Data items
# # # # # # #

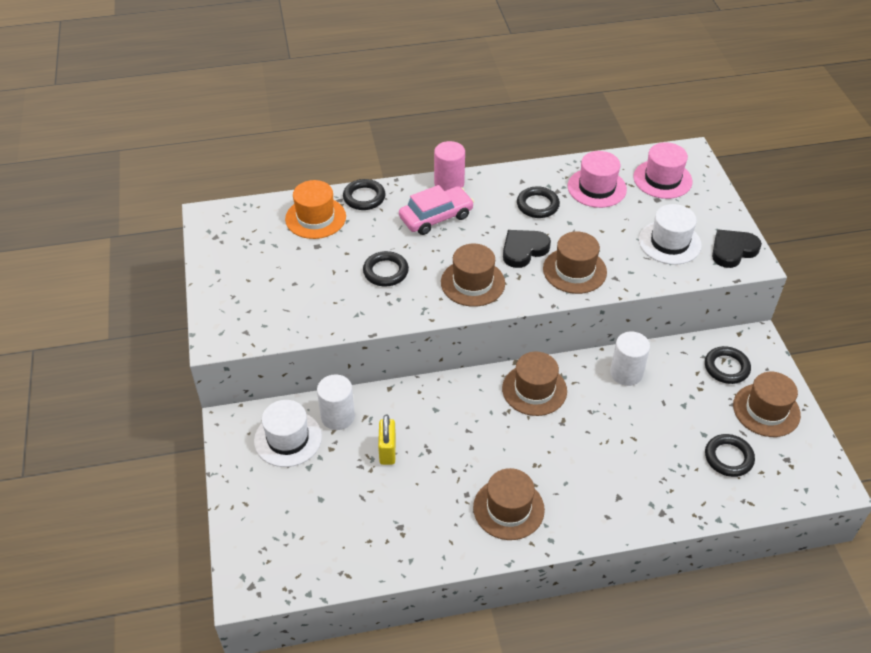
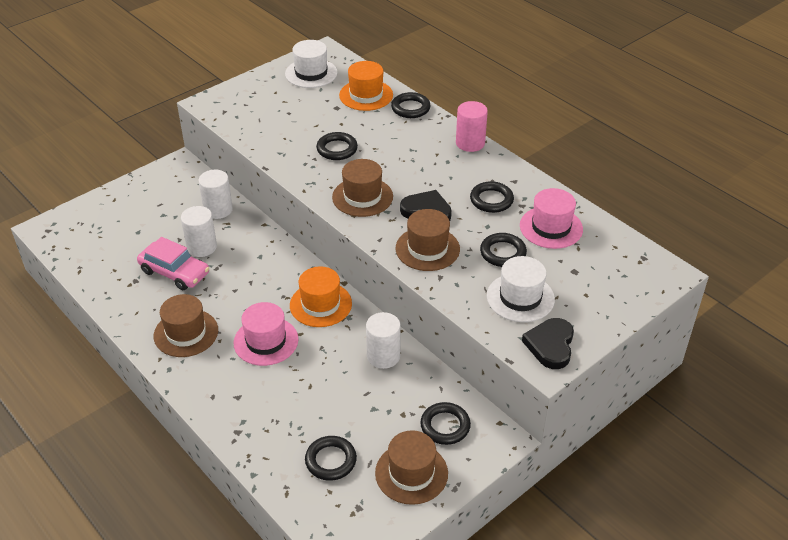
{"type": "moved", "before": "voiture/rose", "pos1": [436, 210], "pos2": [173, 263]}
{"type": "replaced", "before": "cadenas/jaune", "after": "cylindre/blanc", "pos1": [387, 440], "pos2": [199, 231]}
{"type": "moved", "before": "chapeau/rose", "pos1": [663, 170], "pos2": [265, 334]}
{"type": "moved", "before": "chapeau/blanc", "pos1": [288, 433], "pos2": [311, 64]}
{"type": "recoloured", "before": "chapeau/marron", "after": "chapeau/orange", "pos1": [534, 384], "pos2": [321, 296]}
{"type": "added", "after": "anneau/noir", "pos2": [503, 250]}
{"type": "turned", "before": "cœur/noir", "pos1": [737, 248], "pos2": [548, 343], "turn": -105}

# # # # # # #

-- WHAT THE TASK REQUIRES --
All the lines above are to be given again exactly as they read, with the pictures removed.

-- ANSWER --
{"type": "moved", "before": "voiture/rose", "pos1": [436, 210], "pos2": [173, 263]}
{"type": "replaced", "before": "cadenas/jaune", "after": "cylindre/blanc", "pos1": [387, 440], "pos2": [199, 231]}
{"type": "moved", "before": "chapeau/rose", "pos1": [663, 170], "pos2": [265, 334]}
{"type": "moved", "before": "chapeau/blanc", "pos1": [288, 433], "pos2": [311, 64]}
{"type": "recoloured", "before": "chapeau/marron", "after": "chapeau/orange", "pos1": [534, 384], "pos2": [321, 296]}
{"type": "added", "after": "anneau/noir", "pos2": [503, 250]}
{"type": "turned", "before": "cœur/noir", "pos1": [737, 248], "pos2": [548, 343], "turn": -105}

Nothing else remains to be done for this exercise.